TASK REQUIREMENTS
Locate, in the data below, the line that contains "new: brush/grey <213" and the line that contains "shifted: ball/red <723 218> to <216 262>"; reproduce exactly those two lines and every line between them, nothing more.

INFORMATION PROVIDED
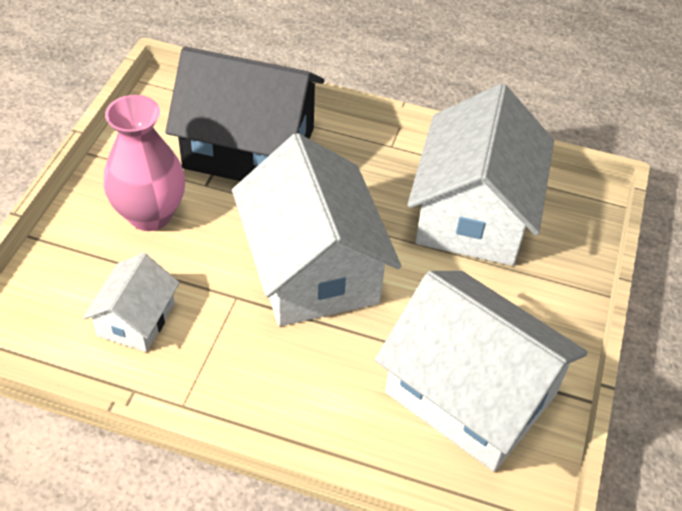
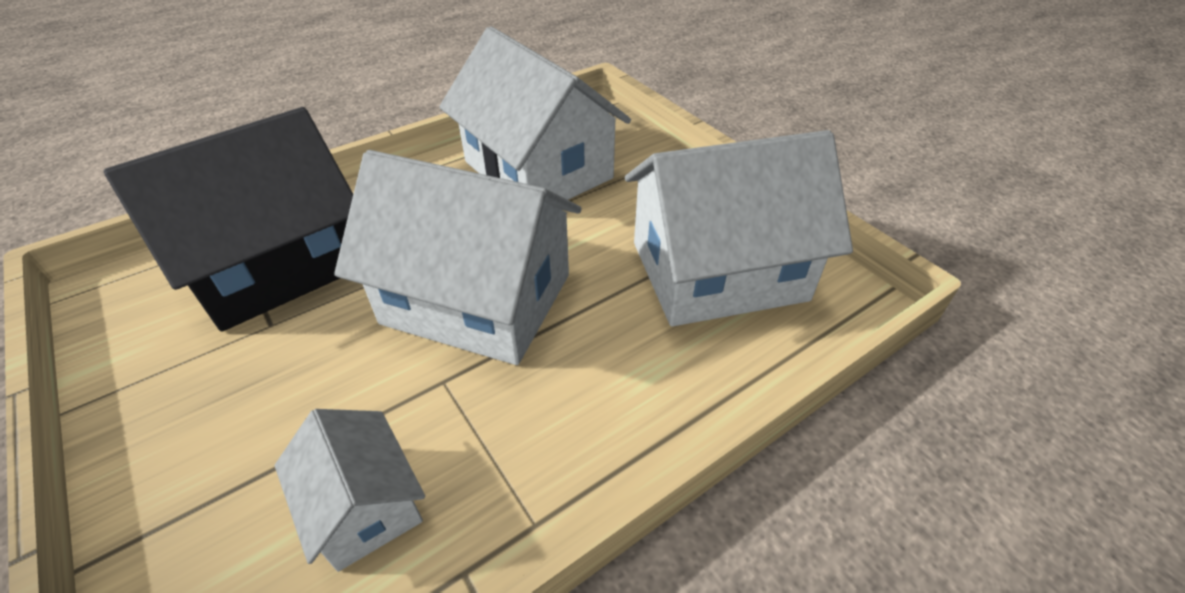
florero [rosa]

* * *

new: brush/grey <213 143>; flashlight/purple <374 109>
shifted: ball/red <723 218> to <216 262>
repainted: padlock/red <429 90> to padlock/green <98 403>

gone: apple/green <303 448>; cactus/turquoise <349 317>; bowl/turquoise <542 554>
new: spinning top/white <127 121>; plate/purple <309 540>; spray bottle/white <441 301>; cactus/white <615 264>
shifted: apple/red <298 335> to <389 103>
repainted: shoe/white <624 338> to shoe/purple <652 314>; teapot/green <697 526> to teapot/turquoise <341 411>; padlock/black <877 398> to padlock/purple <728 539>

YOUR SOLUTION
new: brush/grey <213 143>; flashlight/purple <374 109>
shifted: ball/red <723 218> to <216 262>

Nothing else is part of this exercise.